[[ Data under study open ]]
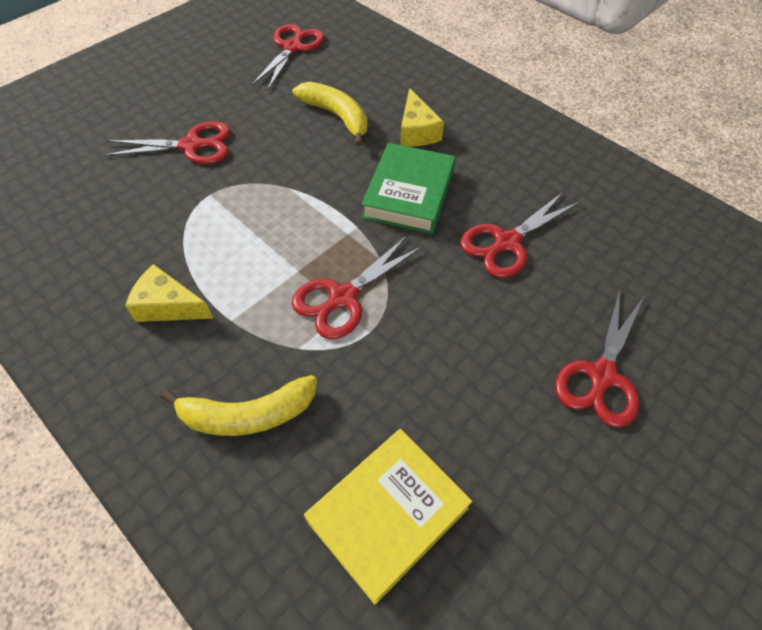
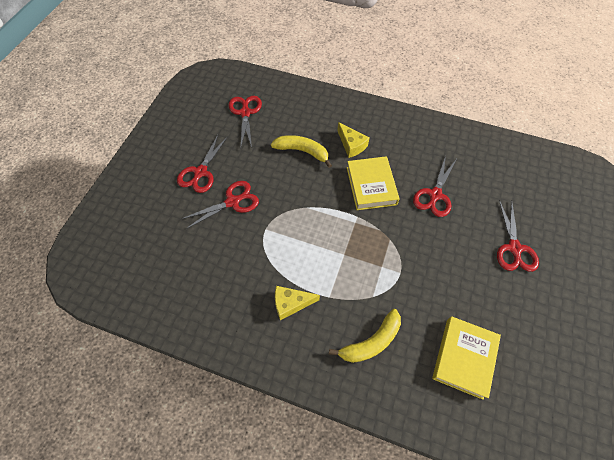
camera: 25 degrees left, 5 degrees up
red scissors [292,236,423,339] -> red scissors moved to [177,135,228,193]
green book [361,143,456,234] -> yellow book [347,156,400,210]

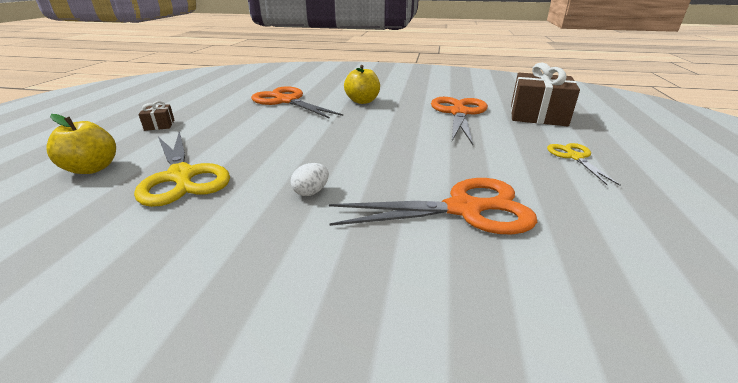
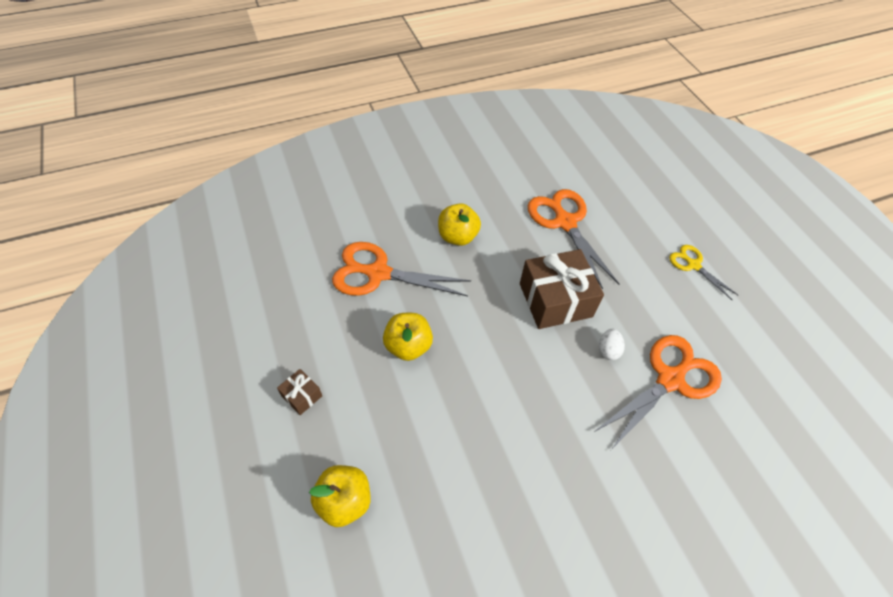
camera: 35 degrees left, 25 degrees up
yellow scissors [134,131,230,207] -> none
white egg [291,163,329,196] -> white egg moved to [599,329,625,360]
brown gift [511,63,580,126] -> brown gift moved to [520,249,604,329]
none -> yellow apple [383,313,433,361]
[[ Data under study closed ]]
▶ **Task requirements**: The final stretch of the listing, from the line containing "yellow scissors [134,131,230,207] -> none" through its last line, both included, is to be output exactly and by itself.

▶ **Response box**:
yellow scissors [134,131,230,207] -> none
white egg [291,163,329,196] -> white egg moved to [599,329,625,360]
brown gift [511,63,580,126] -> brown gift moved to [520,249,604,329]
none -> yellow apple [383,313,433,361]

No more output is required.